TASK:
Copy out each line of the data that holds the word "none".

══ DATA EXTRACTS

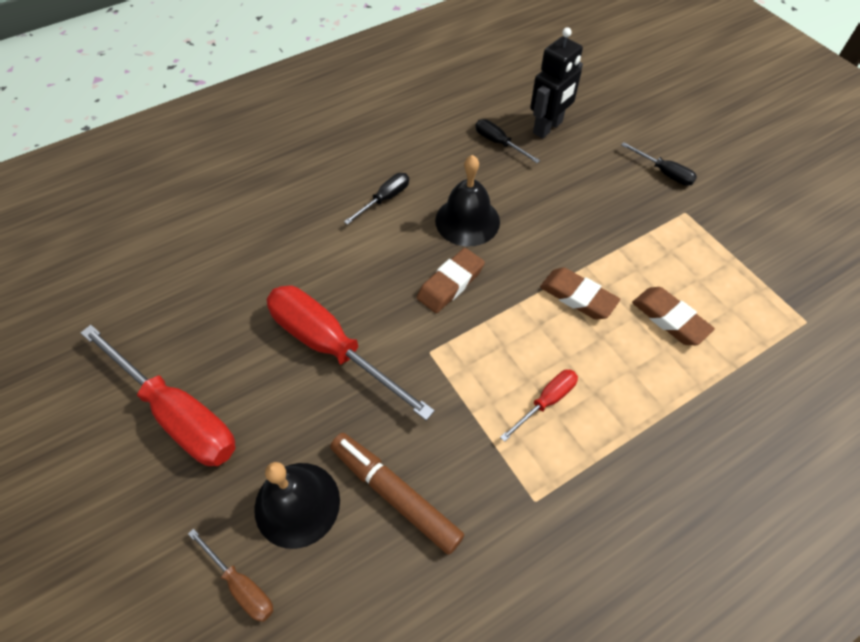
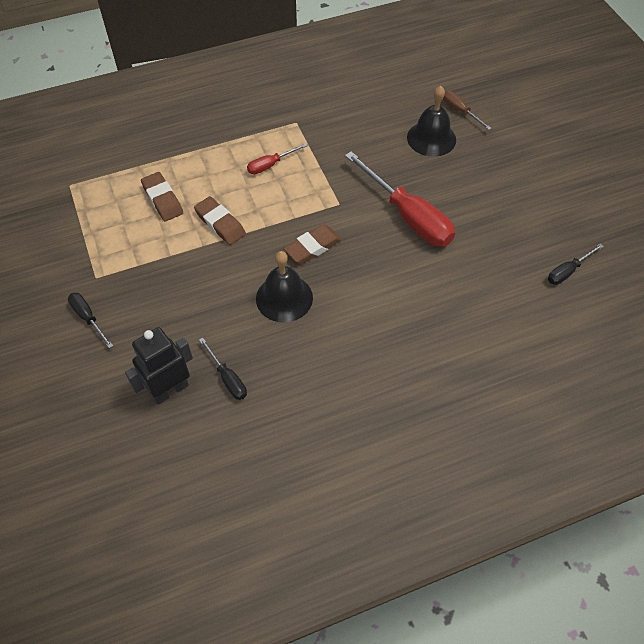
camera: 170 degrees left, 0 degrees up
red screwdriver [81,325,236,466] -> none
brown marker [330,433,464,555] -> none
black screwdriver [344,173,409,225] -> black screwdriver moved to [548,244,604,285]

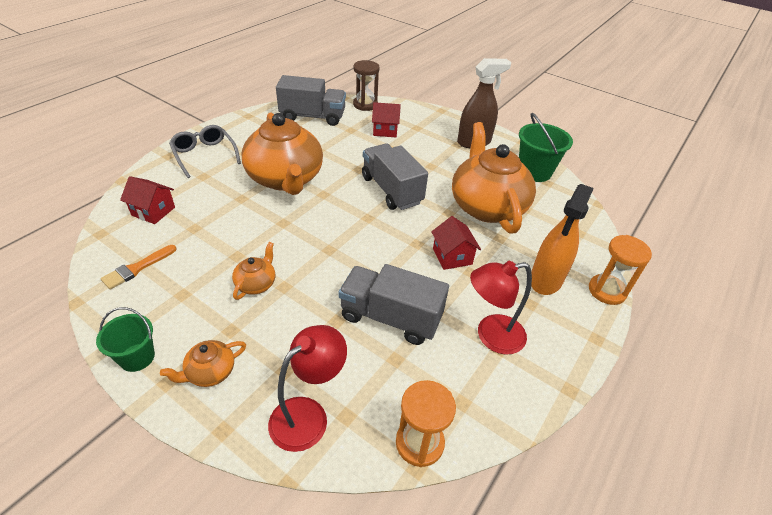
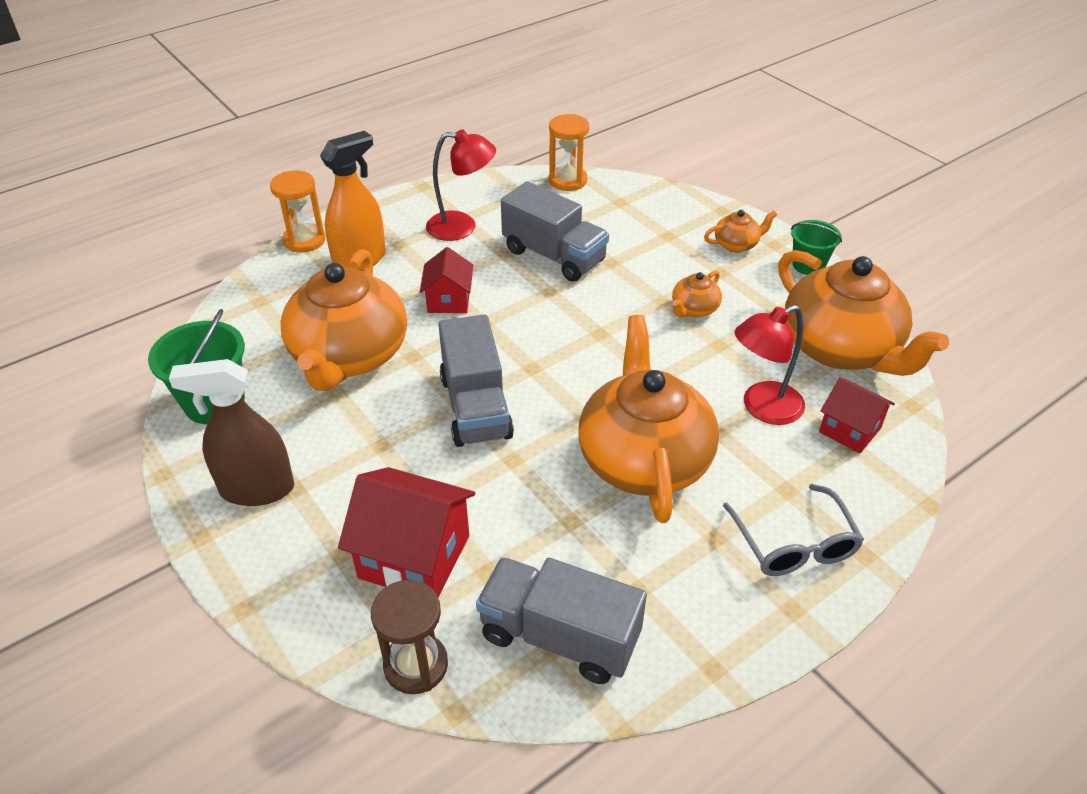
camera: 160 degrees left, 0 degrees up
orange brush [101,245,177,289] -> orange teapot [778,250,949,376]
red lamp [268,325,347,452] -> red lamp moved to [735,305,805,425]
red house [372,102,401,137] -> red house [338,467,475,597], size x1.65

════

YOUR SOLUTION:
red screwdriver [81,325,236,466] -> none
brown marker [330,433,464,555] -> none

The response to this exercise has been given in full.